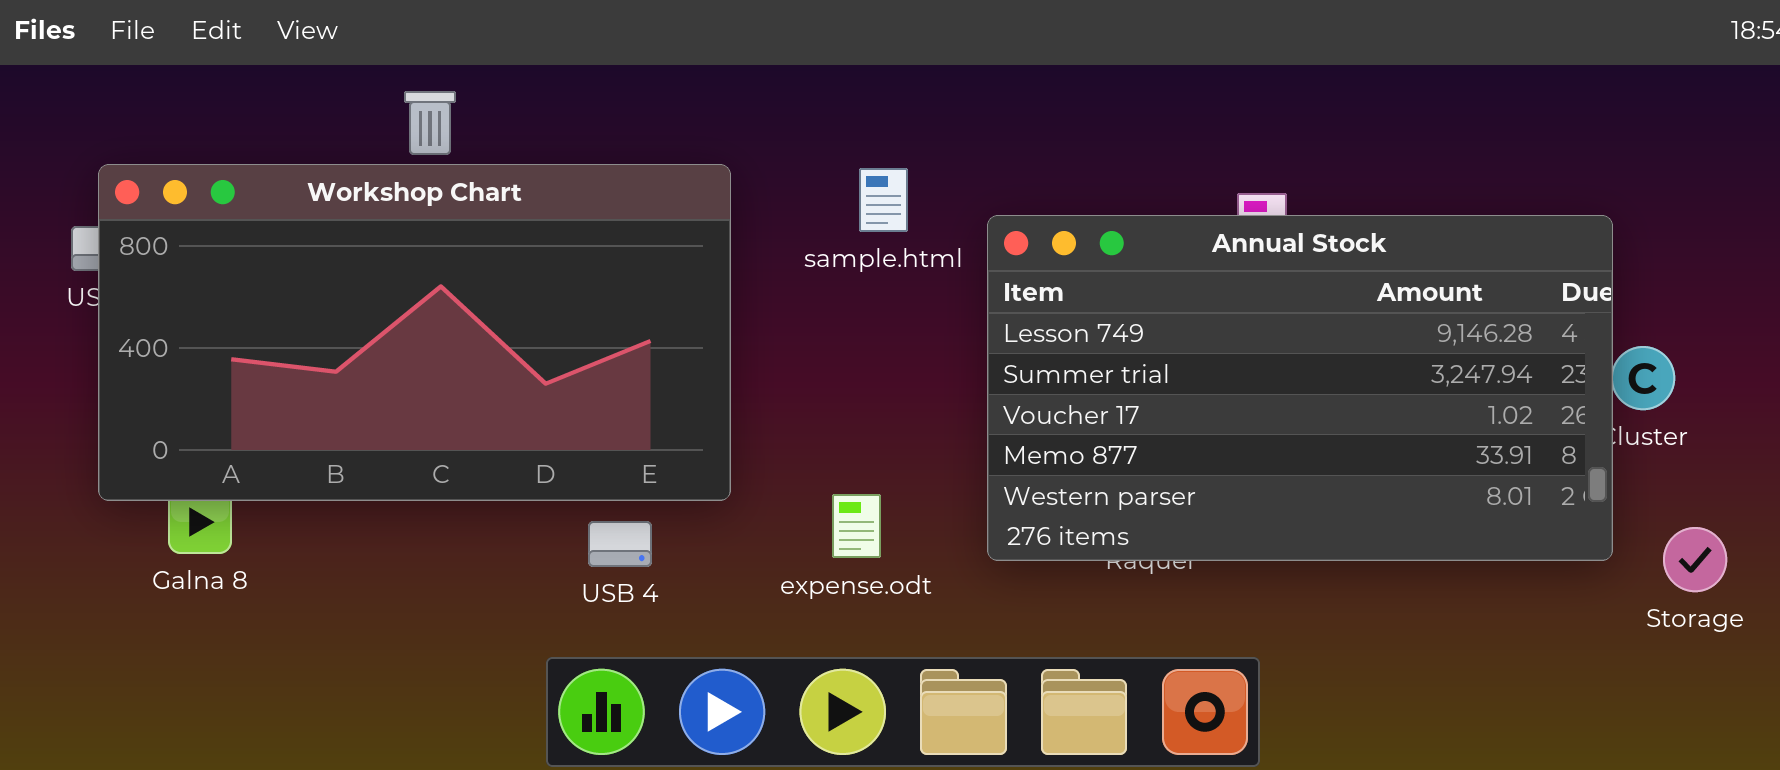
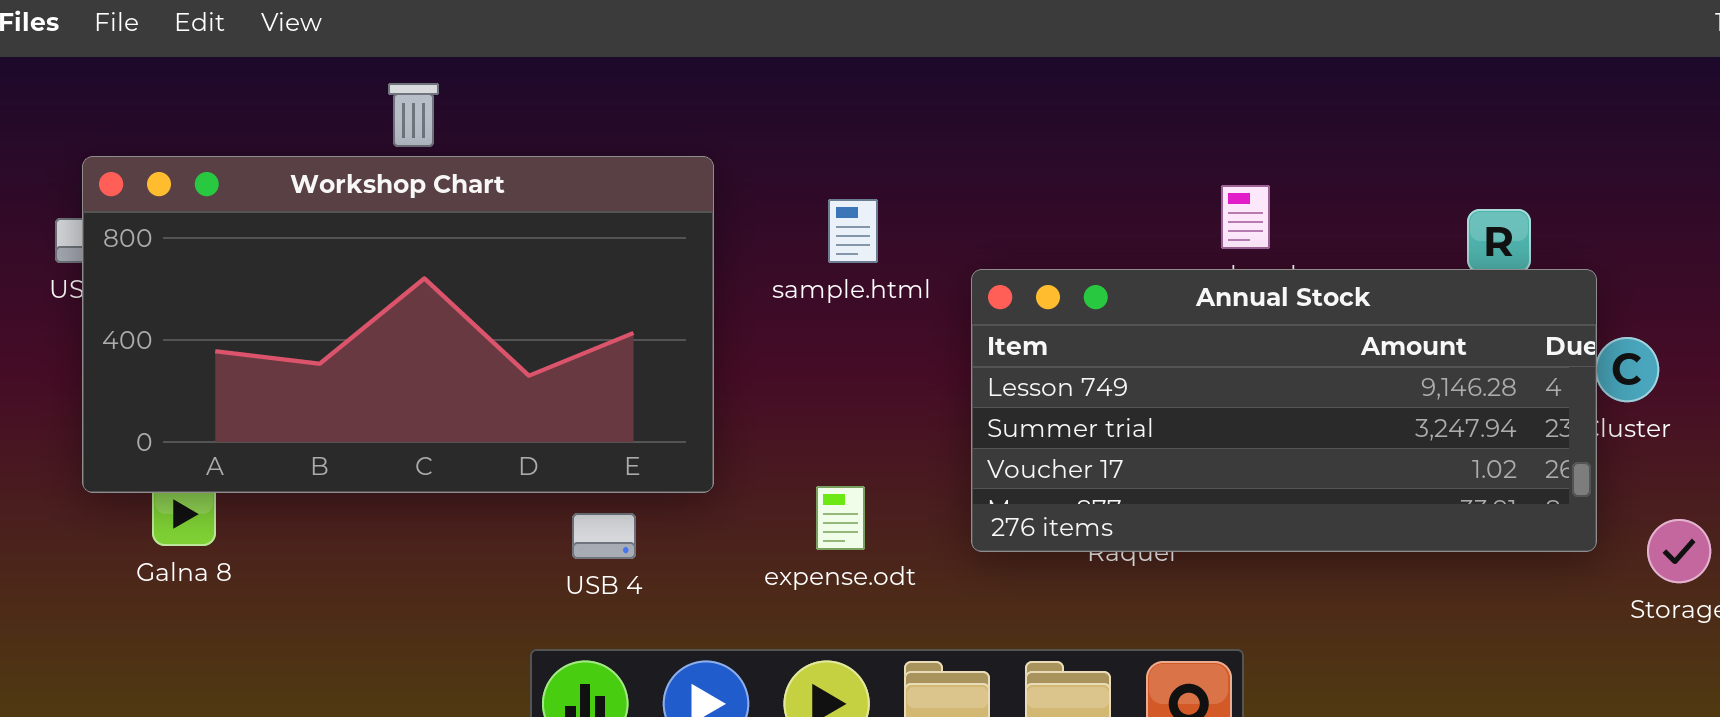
sample.html: [859,168,908,232] -> [828,199,878,263], moved
Annual Stock: [987,215,1613,561] -> [971,269,1597,552], resized

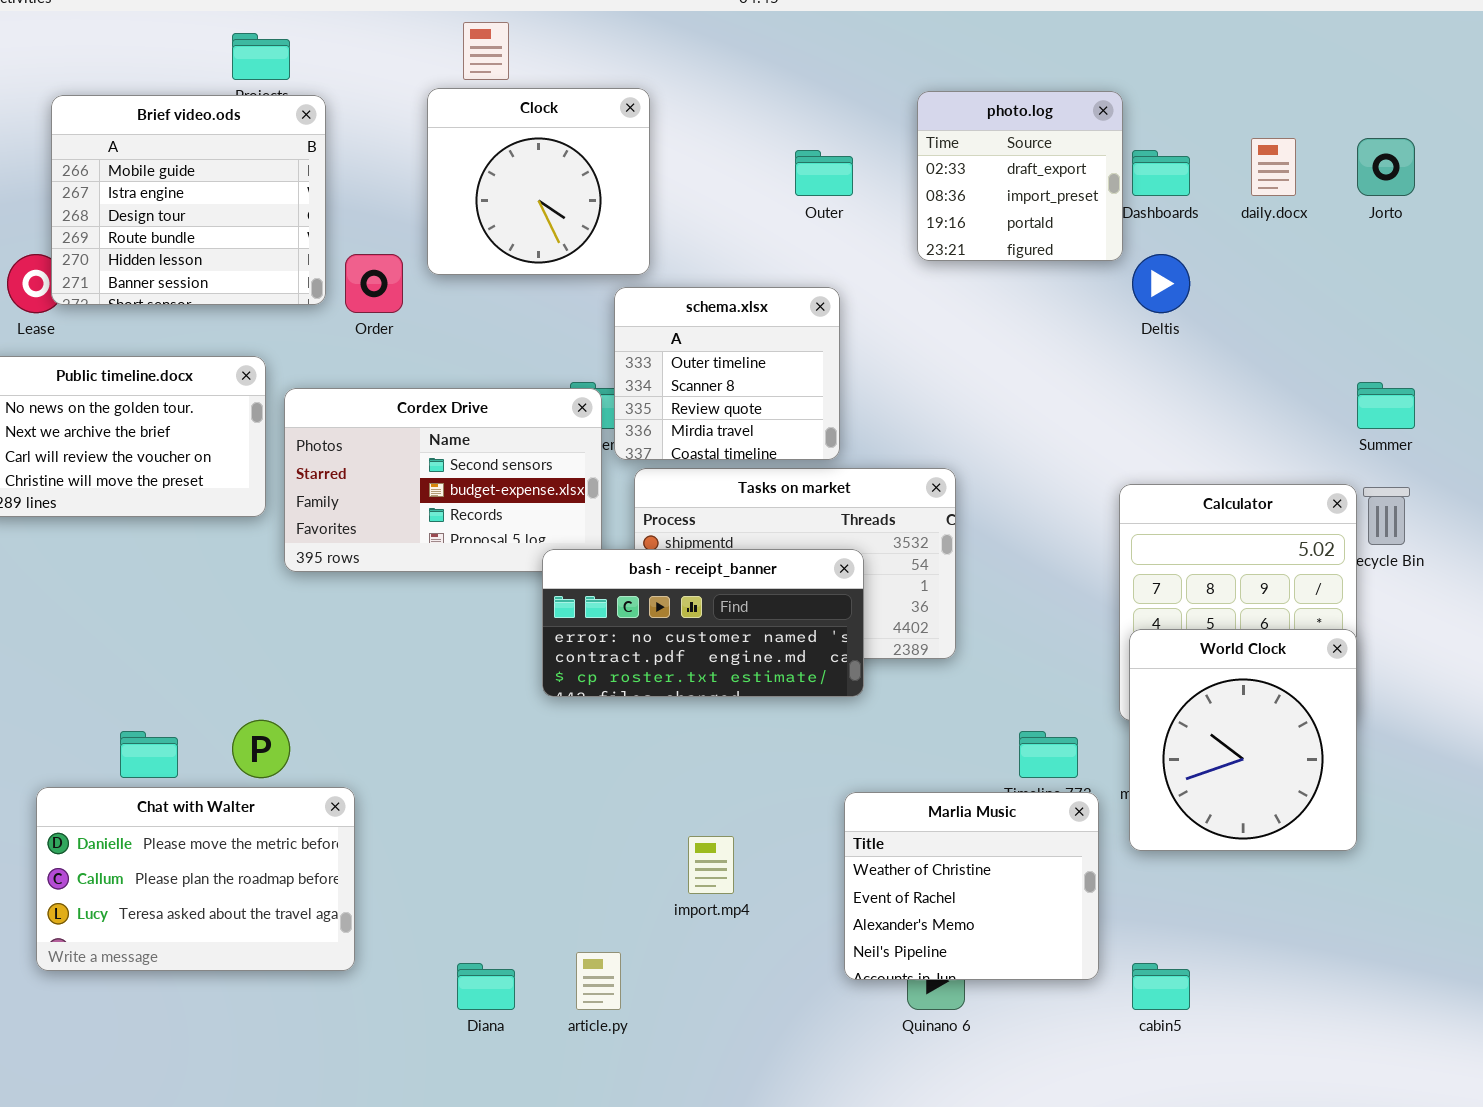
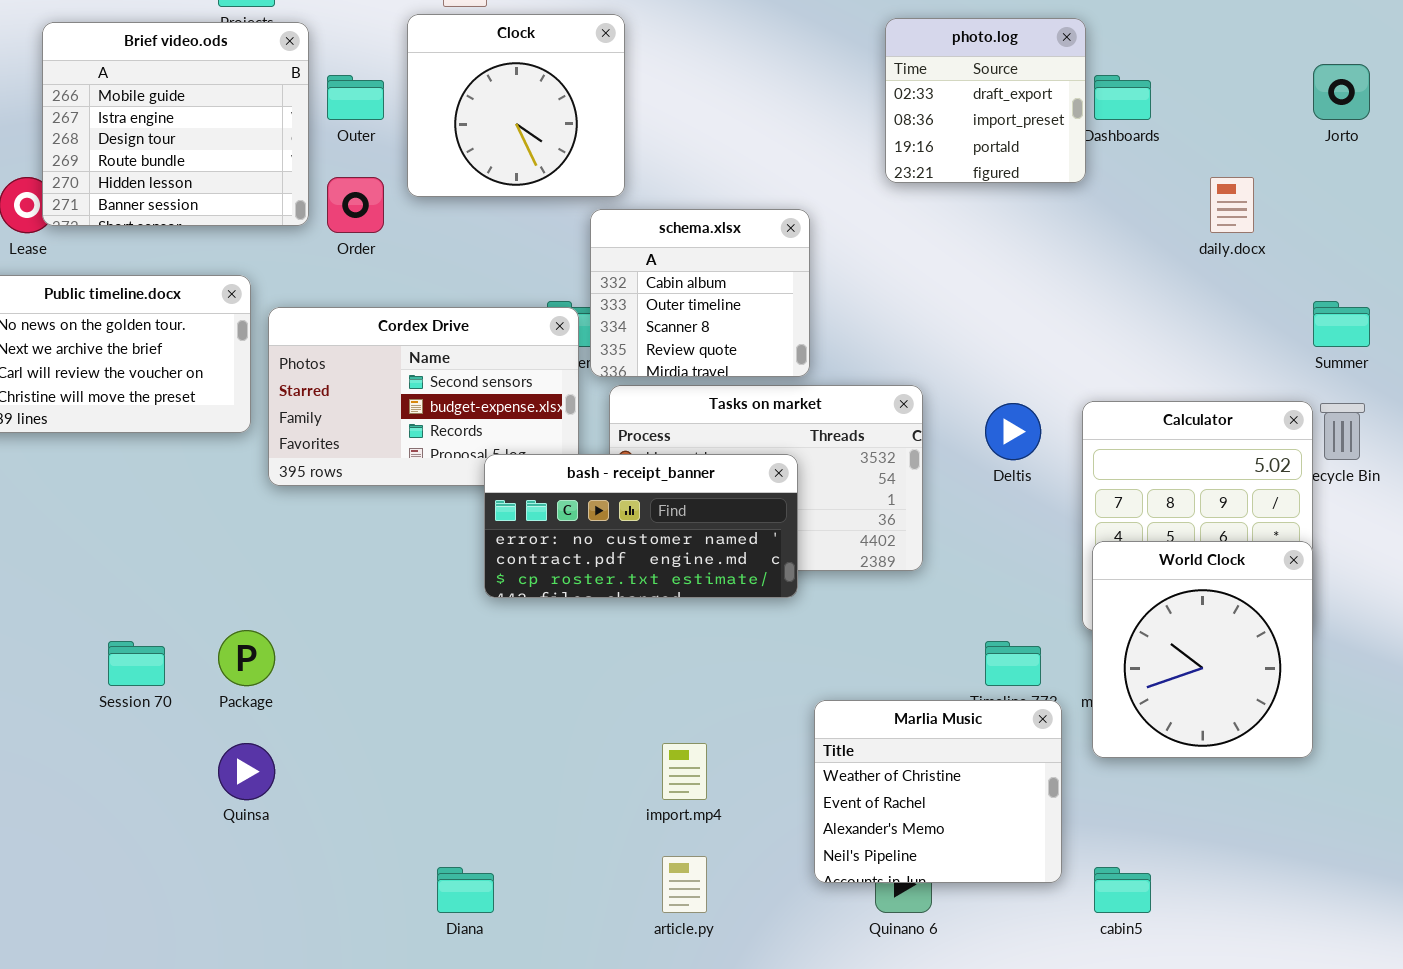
daily.docx: [1251,138,1296,196] -> [1210,177,1254,233], moved
Outer: [795,150,853,196] -> [327,75,384,120], moved
Deltis: [1132,254,1190,313] -> [985,403,1041,460], moved
schema.xlsx: [614,287,840,460] -> [590,209,810,377], scrolled up 1 row
bash - receipt_banner: [542,549,864,697] -> [484,454,798,598], moved
Chat with Walter: [36,787,355,971] -> none, closed
article.py: [576,952,621,1010] -> [662,856,707,913], moved

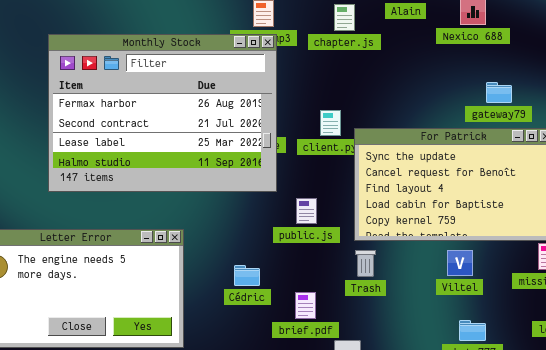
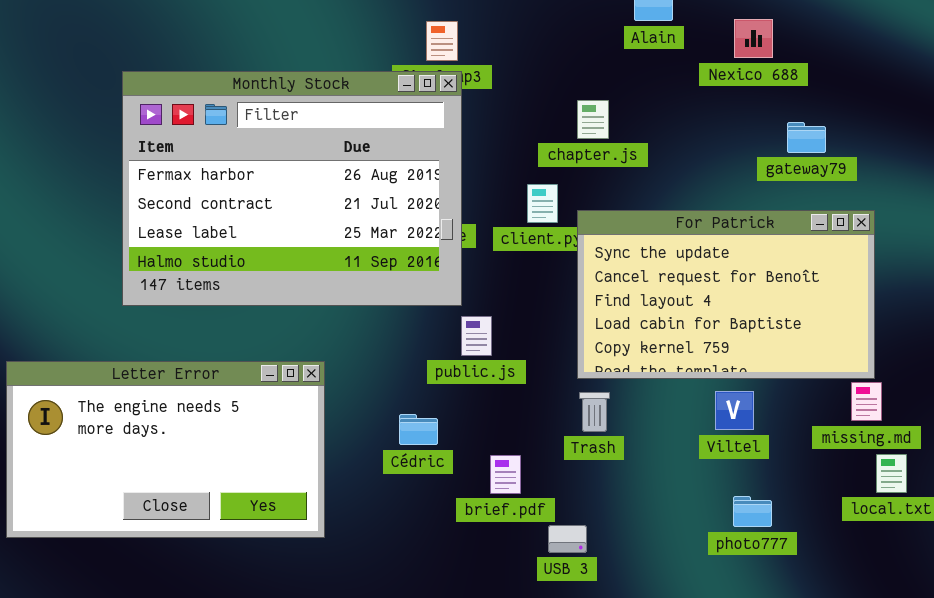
chapter.js: [334,4,355,31] -> [577,100,609,139], moved
gateway79: [486,82,512,103] -> [787,122,826,153], moved
public.js: [296,198,317,224] -> [461,316,492,356], moved

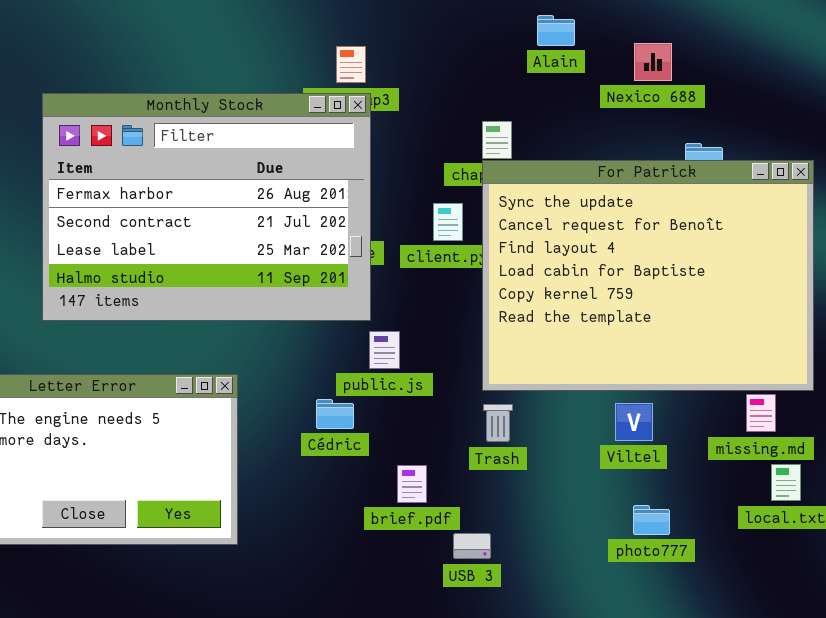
For Patrick: [577,210,875,379] -> [482,160,814,391], resized
Cédric: [399,414,438,445] -> [316,399,354,429], moved

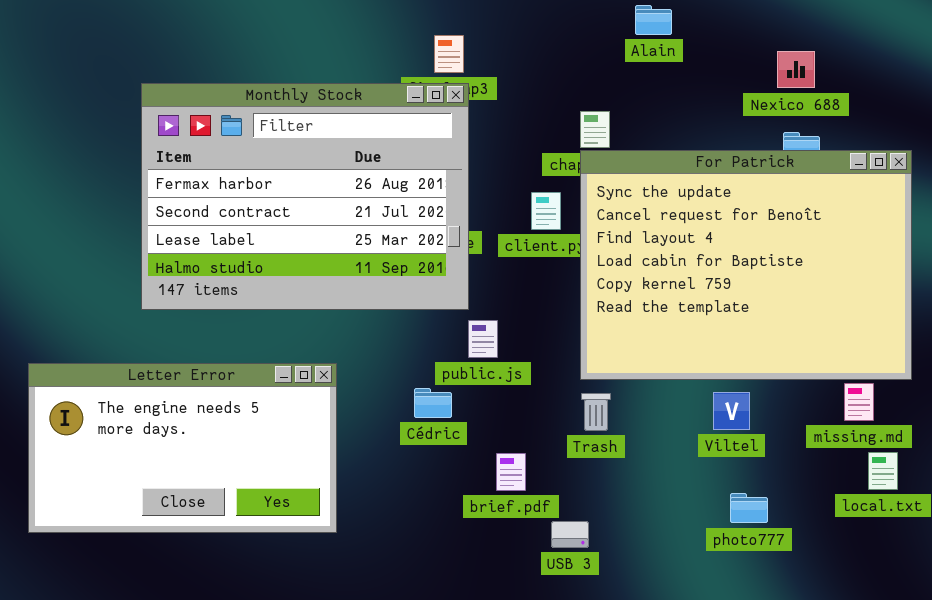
Nexico 688: [634,43,672,81] -> [777,51,815,88], moved

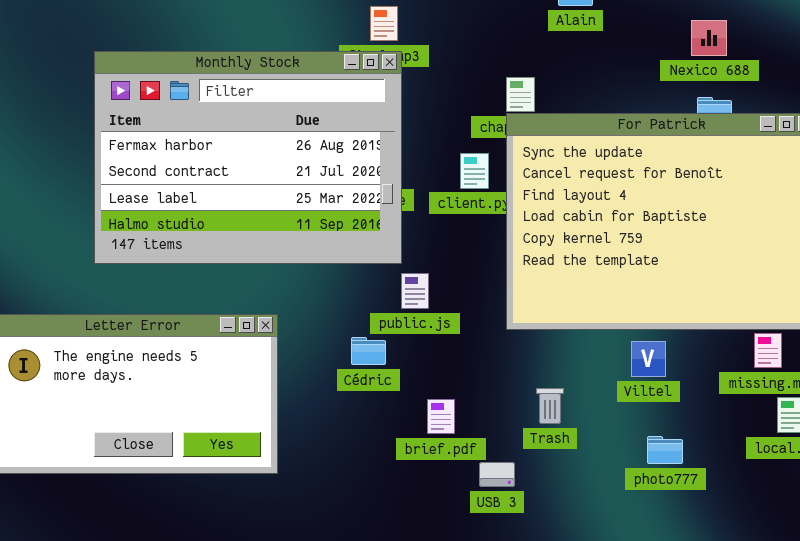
Trash: [581,393,611,431] -> [536,388,564,424], moved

▶ _Directions_: Your output must reproduce the material above in full, with no pictures.

▶ _Answer to this task_:
sample.html: [859,168,908,232] -> [828,199,878,263], moved
Annual Stock: [987,215,1613,561] -> [971,269,1597,552], resized

daily.docx: [1251,138,1296,196] -> [1210,177,1254,233], moved
Outer: [795,150,853,196] -> [327,75,384,120], moved
Deltis: [1132,254,1190,313] -> [985,403,1041,460], moved
schema.xlsx: [614,287,840,460] -> [590,209,810,377], scrolled up 1 row
bash - receipt_banner: [542,549,864,697] -> [484,454,798,598], moved
Chat with Walter: [36,787,355,971] -> none, closed
article.py: [576,952,621,1010] -> [662,856,707,913], moved

chapter.js: [334,4,355,31] -> [577,100,609,139], moved
gateway79: [486,82,512,103] -> [787,122,826,153], moved
public.js: [296,198,317,224] -> [461,316,492,356], moved

For Patrick: [577,210,875,379] -> [482,160,814,391], resized
Cédric: [399,414,438,445] -> [316,399,354,429], moved

Nexico 688: [634,43,672,81] -> [777,51,815,88], moved

Trash: [581,393,611,431] -> [536,388,564,424], moved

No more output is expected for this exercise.